Below is a set of records. Repeat them verbatim without the pictures.

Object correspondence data
--------

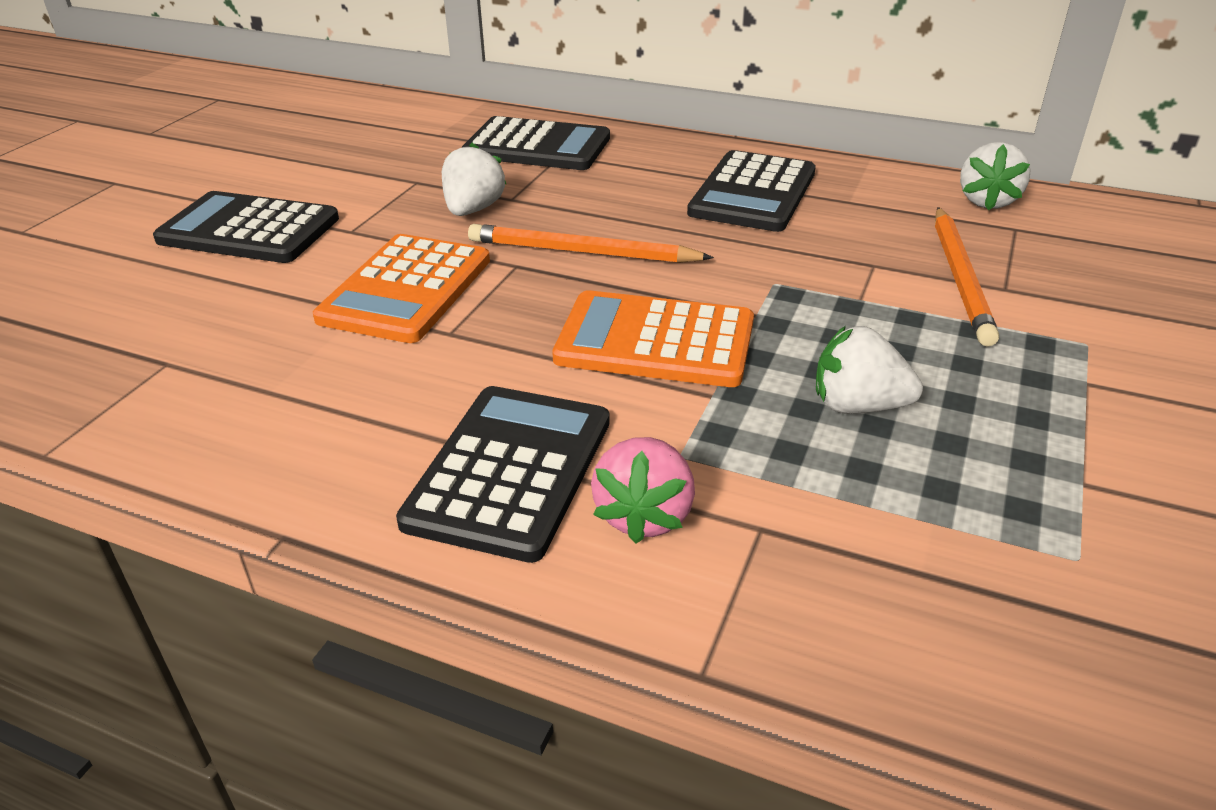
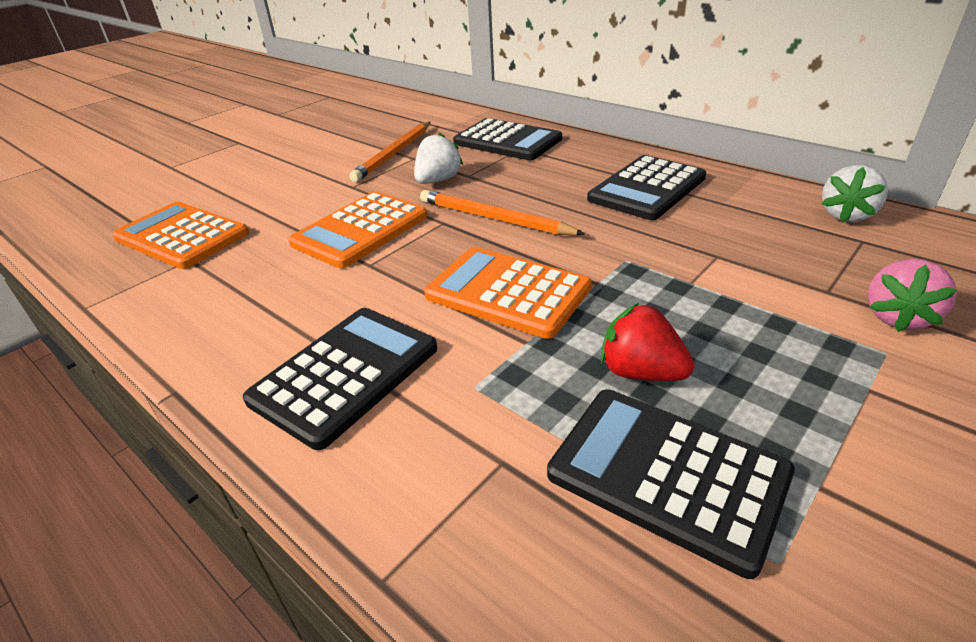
camera: 20 degrees right, 0 degrees up
black calculator [153,191,339,263] -> black calculator moved to [547,389,795,579]
pink strawberry [591,437,695,544] -> pink strawberry moved to [868,259,957,332]
white strawberry [816,326,923,414] -> red strawberry [601,303,694,381]
orange pencil [935,207,999,346] -> orange pencil moved to [349,122,430,182]
none -> orange calculator [112,202,249,269]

--------

Your solution ->
camera: 20 degrees right, 0 degrees up
black calculator [153,191,339,263] -> black calculator moved to [547,389,795,579]
pink strawberry [591,437,695,544] -> pink strawberry moved to [868,259,957,332]
white strawberry [816,326,923,414] -> red strawberry [601,303,694,381]
orange pencil [935,207,999,346] -> orange pencil moved to [349,122,430,182]
none -> orange calculator [112,202,249,269]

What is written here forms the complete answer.